Dataset excerpts:
┌──

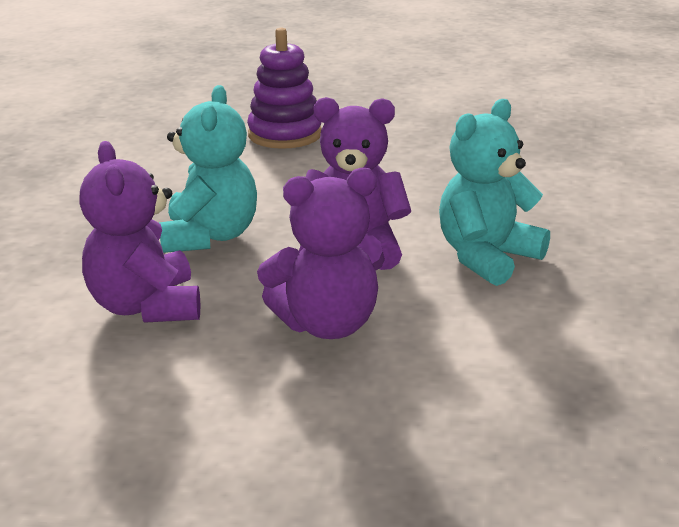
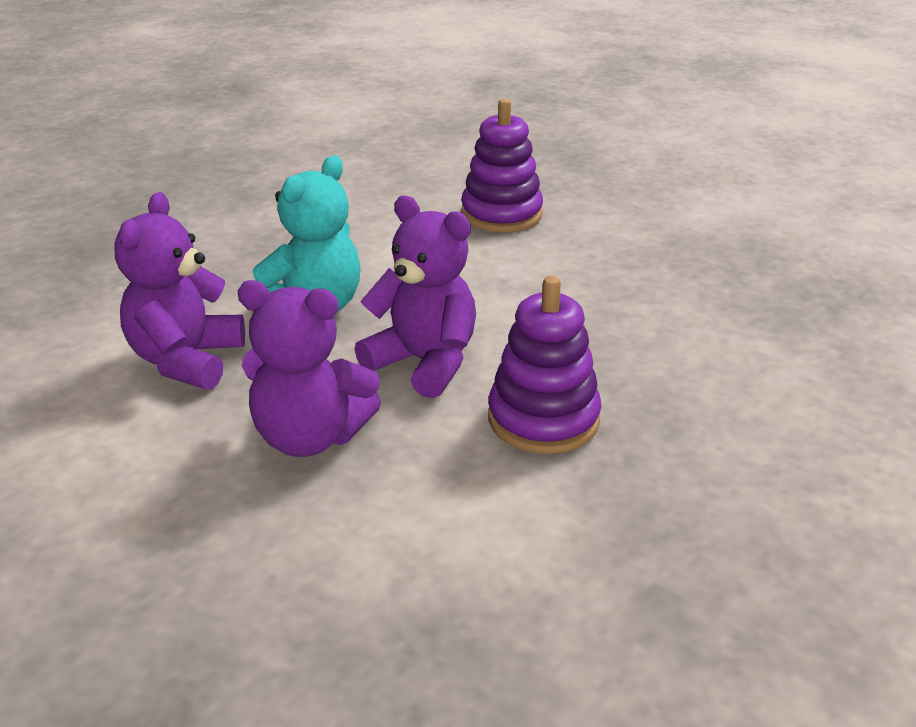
camera: 30 degrees right, 5 degrees up
(486, 257) = (543, 419): turquoise teddy bear -> purple stacking toy

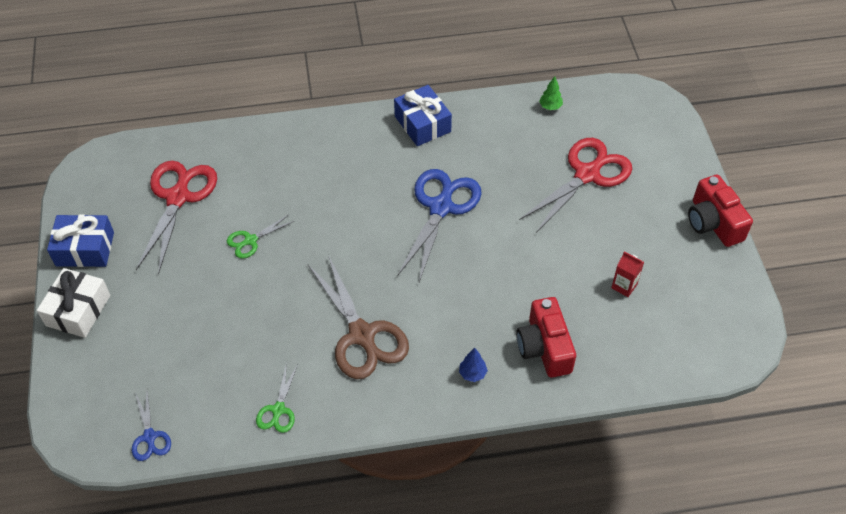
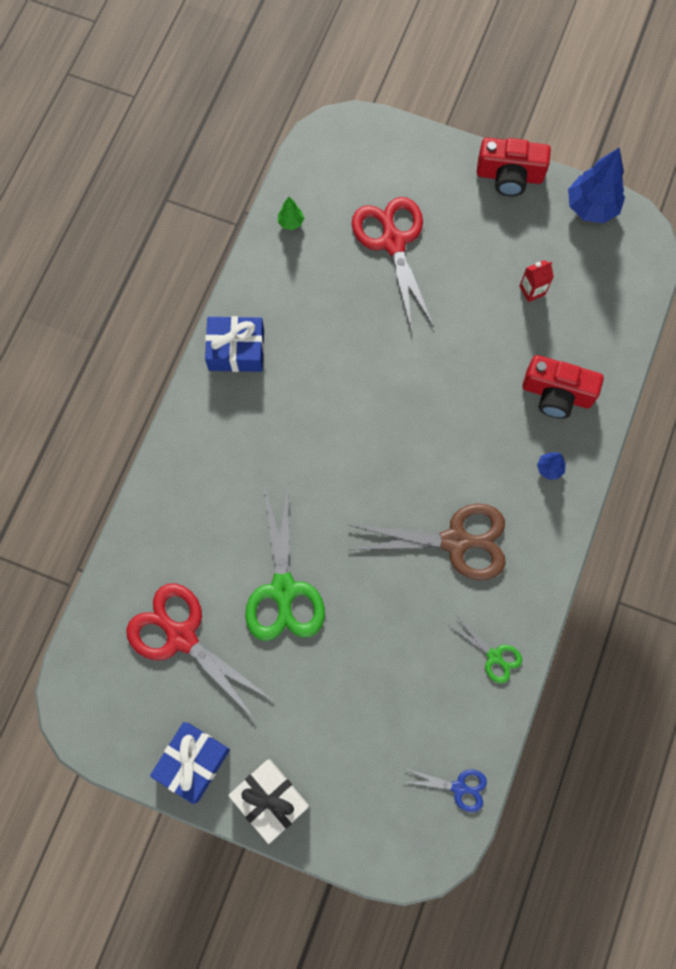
camera: 60 degrees left, 20 degrees up
(250, 240) = (283, 590): green scissors -> green scissors, size x2.02
(441, 207) = (352, 392): blue scissors -> none
(737, 293) = (591, 207): none -> blue tree

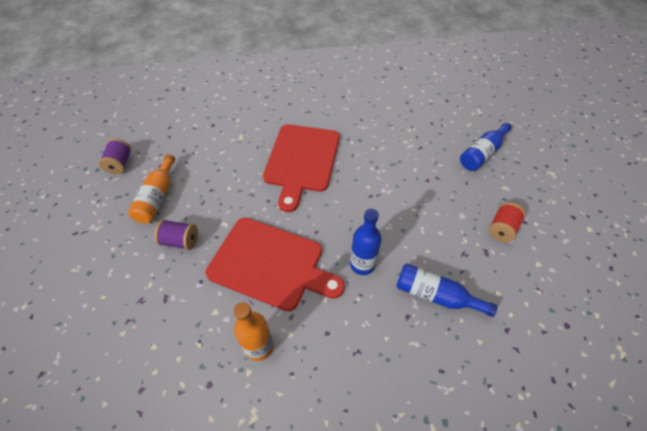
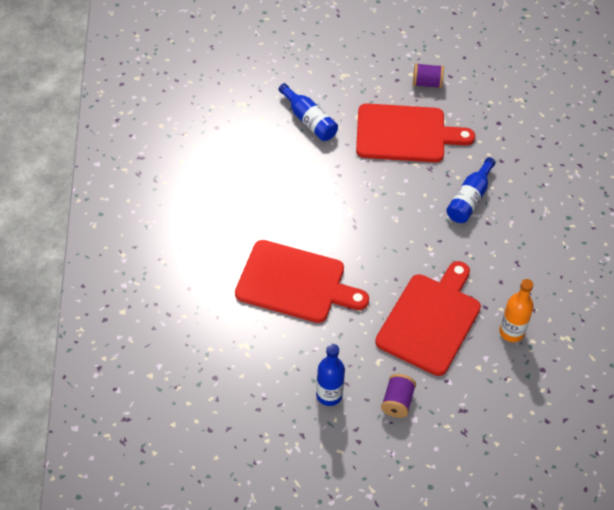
camera: 85 degrees left, 0 degrees up
(120, 164) = (271, 481): purple spool -> purple spool (427, 83)
(157, 197) = (333, 431): orange bottle -> none
(362, 264) = (436, 246): blue bottle -> blue bottle (329, 395)
(502, 229) = (405, 134): red spool -> red cutting board

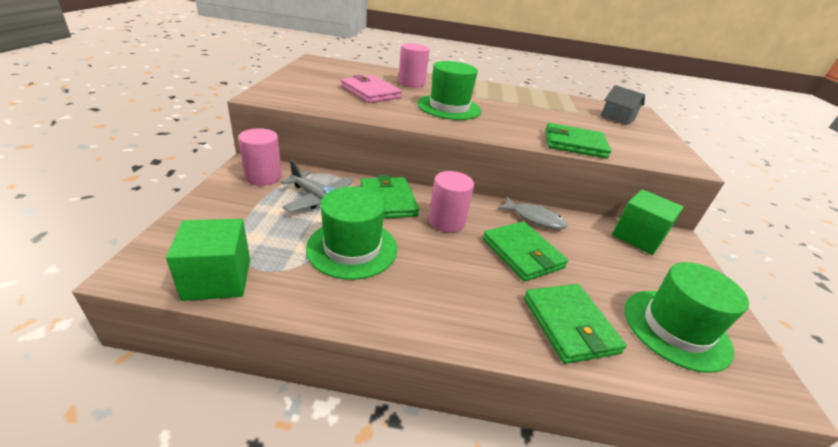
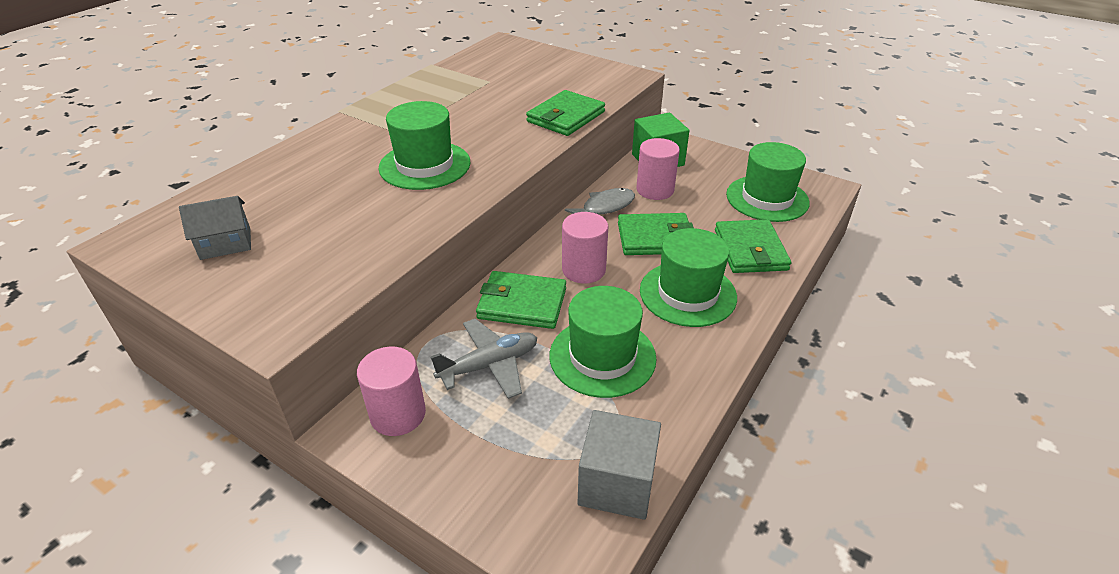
camera: 60 degrees left, 5 degrees up
(217, 279) = (617, 483): green cube -> grey cube
(371, 92) = (330, 217): pink wallet -> none
(411, 83) = (317, 171): pink cylinder -> pink cylinder (655, 190)
(462, 286) = (687, 293): none -> green hat
(569, 325) = (750, 250): green wallet -> green wallet turned 75 degrees clockwise
(617, 118) = (517, 64): grey house -> grey house (225, 244)

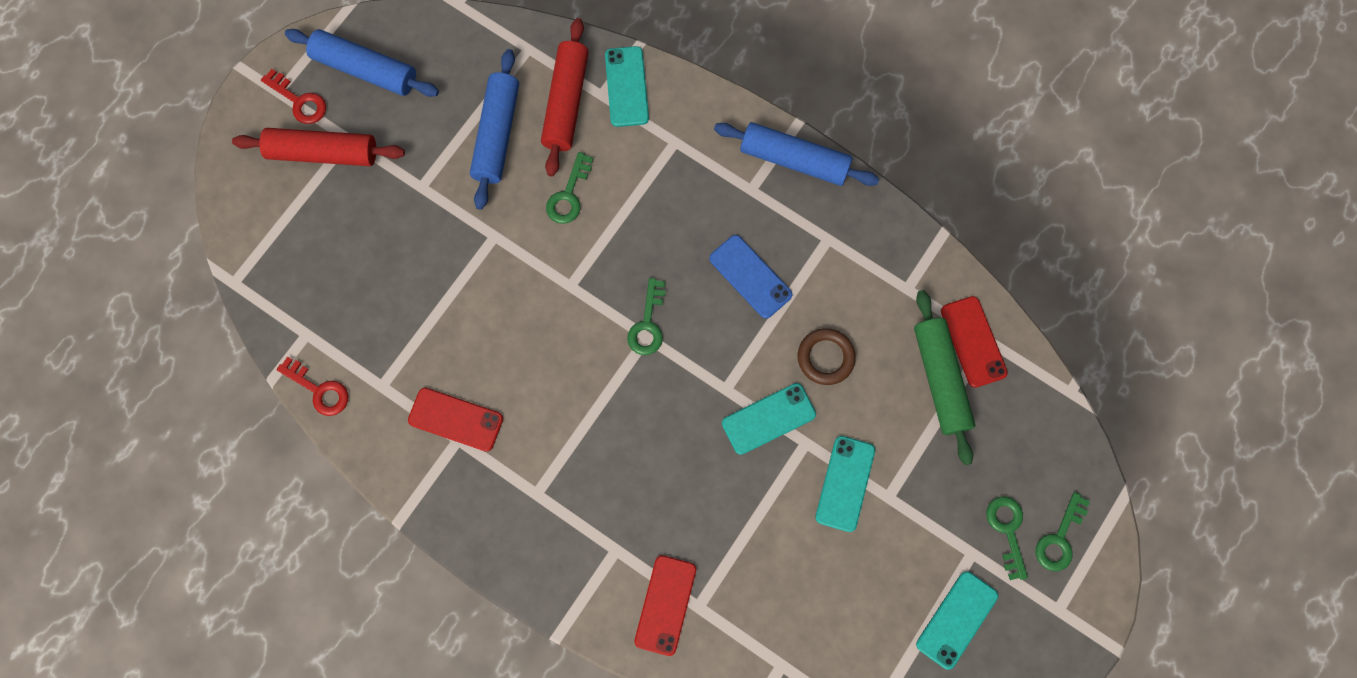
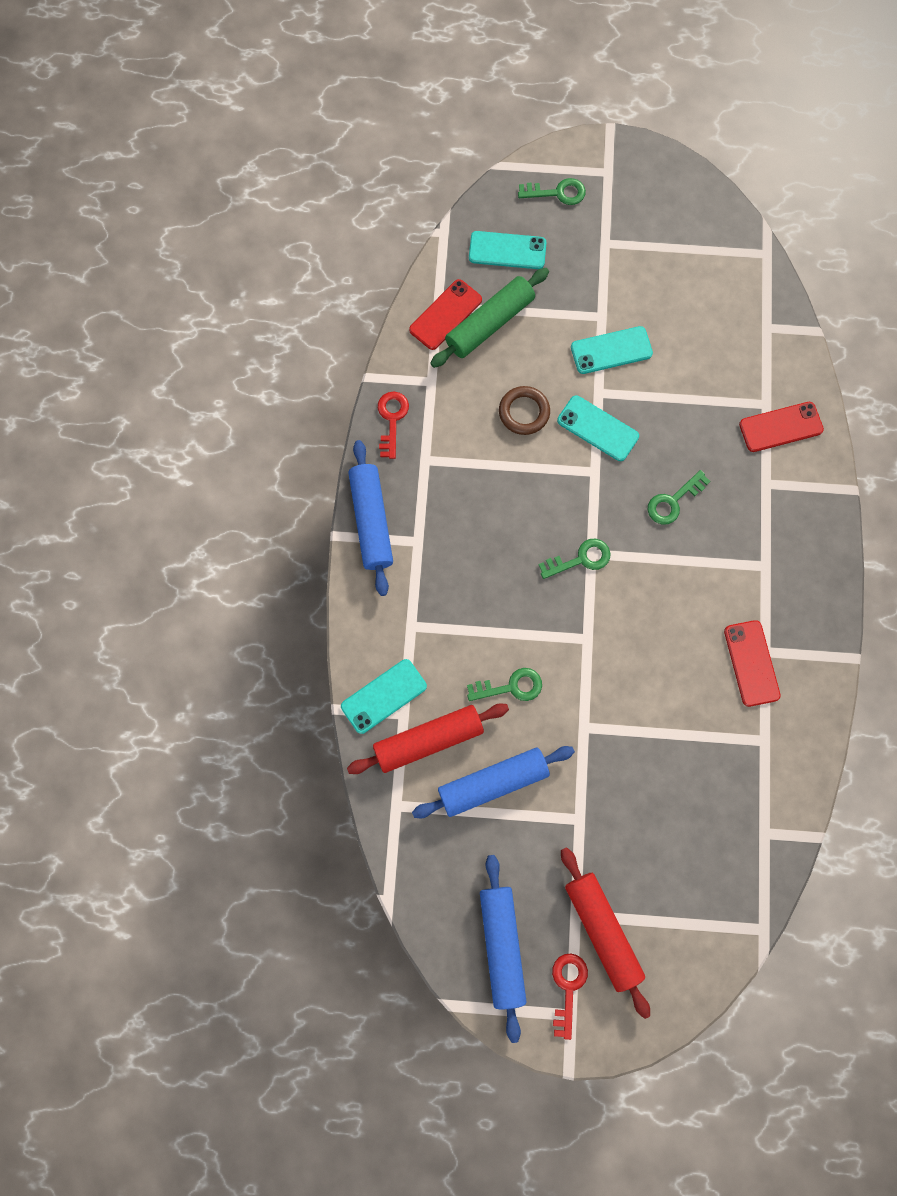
camera: 120 degrees left, 0 degrees up
(319, 390) = (801, 790): red key -> red key (392, 419)
(750, 276) = (493, 502): blue phone -> none
(956, 620) = (658, 231): turquoise phone -> turquoise phone (507, 250)
(1007, 530) = (574, 228): green key -> green key (673, 501)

└──

Your task:
For the string "bottle", show each line of the listing where it appears.

Written response:
(157, 197) = (333, 431): orange bottle -> none
(362, 264) = (436, 246): blue bottle -> blue bottle (329, 395)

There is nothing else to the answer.